**ASSIGNMENT**: For this exercise, print the listing below exactly, without its pictures.
(DATASET SECTION)
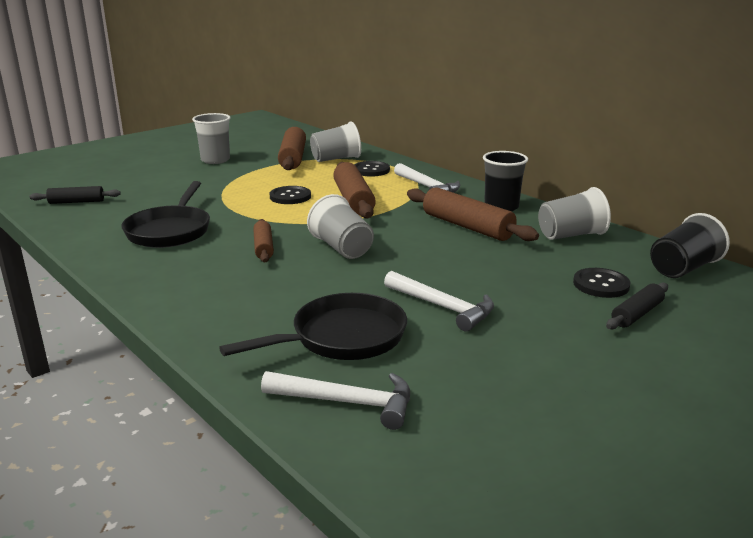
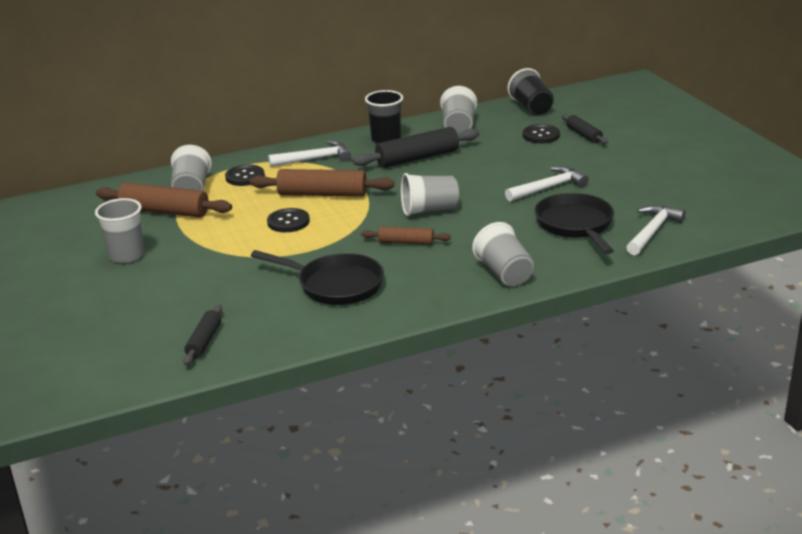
camera: 70 degrees left, 5 degrees up
(200, 306) = (504, 273): none -> grey cup
(467, 226) = (417, 158): brown rolling pin -> black rolling pin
(End DATASET SECTION)
**REPLY TO THE EXERCISE**:
camera: 70 degrees left, 5 degrees up
(200, 306) = (504, 273): none -> grey cup
(467, 226) = (417, 158): brown rolling pin -> black rolling pin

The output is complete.